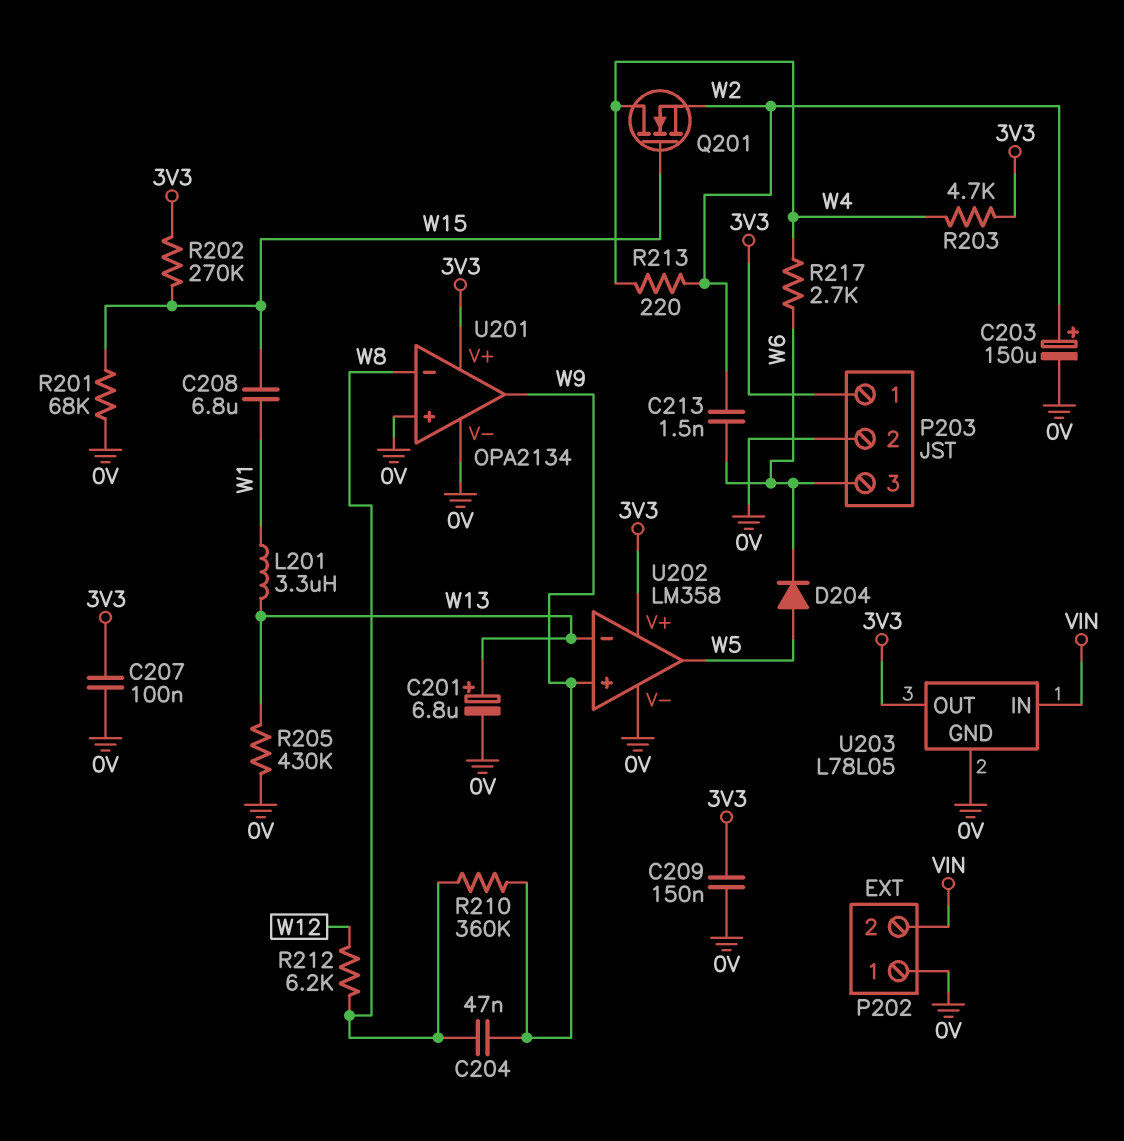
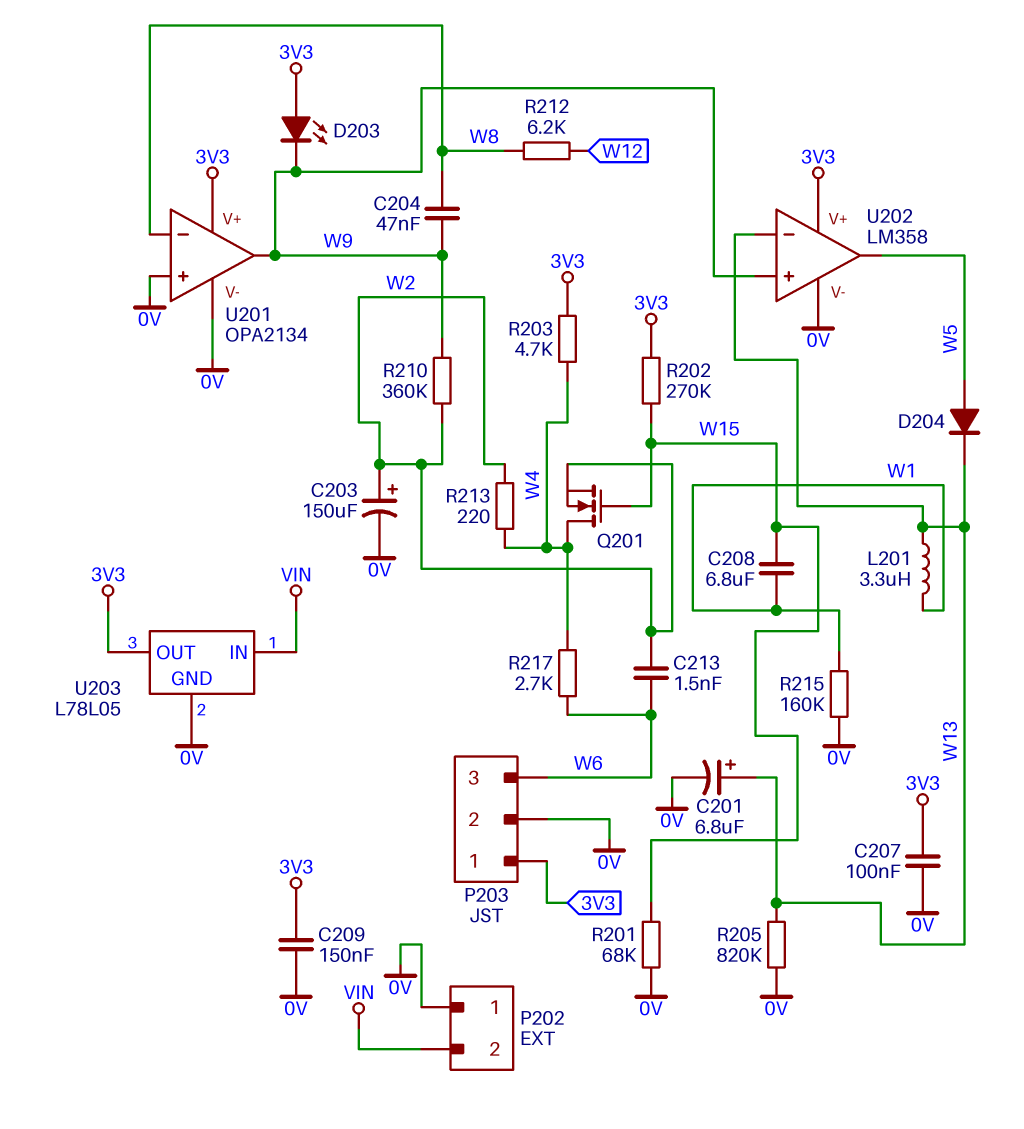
D203: none -> LED (A 3V3, K W9)
D204: diode (A W5, K W6) -> diode (A W5, K W13)
R205: 430k (0V, W13) -> 820k (0V, W13)
R210: 360k (W8, W9) -> 360k (W2, W9)
R215: none -> 160k (0V, W1)

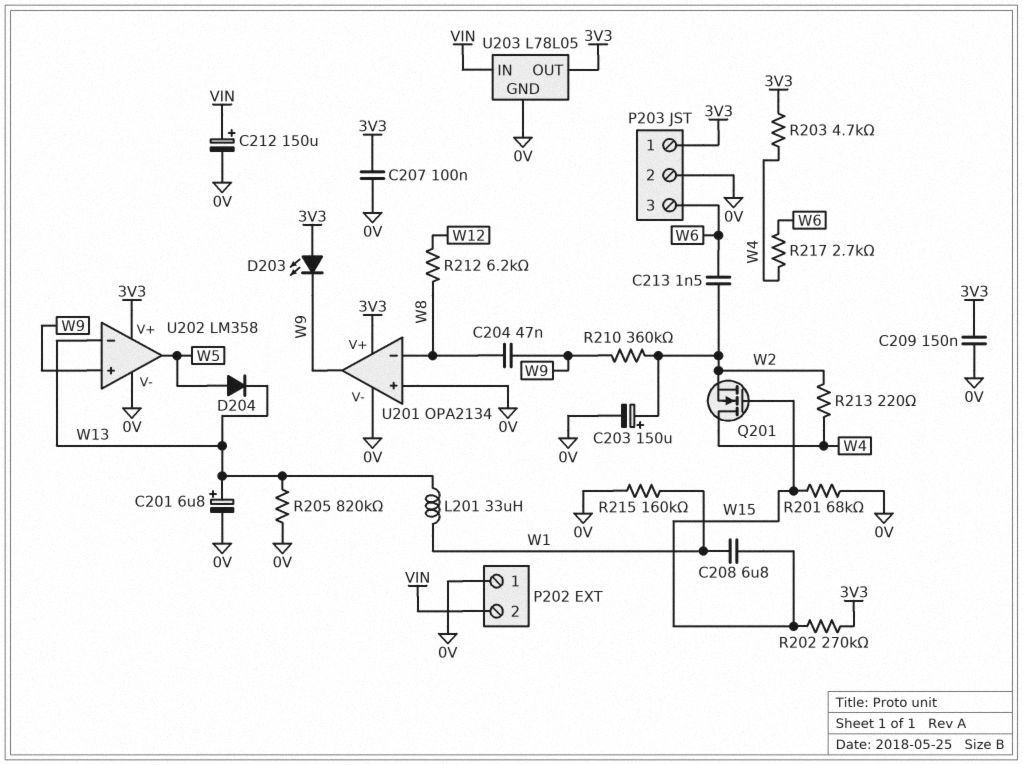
C212: none -> 150uF (plus VIN, minus 0V)
L201: 3.3uH (W1, W13) -> 33uH (W1, W13)

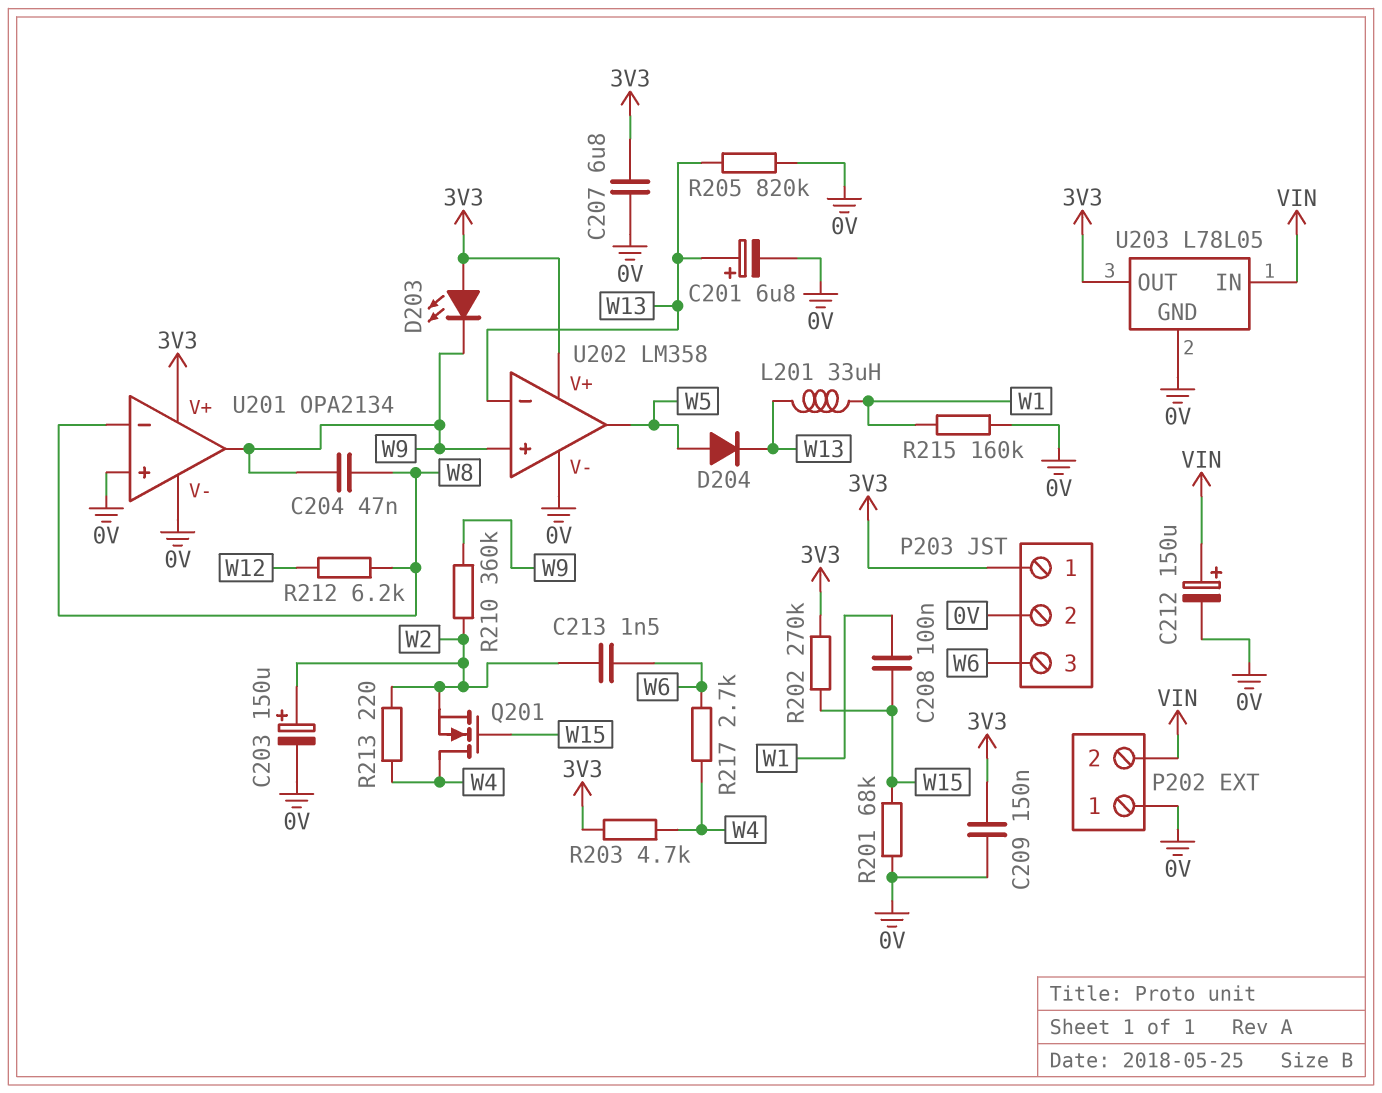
C207: 100nF (0V, 3V3) -> 6.8uF (0V, 3V3)
C208: 6.8uF (W1, W15) -> 100nF (W1, W15)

• Work to complete: From the line containing "R205: 430k (0V, W13) -> 820k (0V, W13)" through the last line of the entries, both included, print each line exactly and omit any picture.

• Task answer:
R205: 430k (0V, W13) -> 820k (0V, W13)
R210: 360k (W8, W9) -> 360k (W2, W9)
R215: none -> 160k (0V, W1)

C212: none -> 150uF (plus VIN, minus 0V)
L201: 3.3uH (W1, W13) -> 33uH (W1, W13)

C207: 100nF (0V, 3V3) -> 6.8uF (0V, 3V3)
C208: 6.8uF (W1, W15) -> 100nF (W1, W15)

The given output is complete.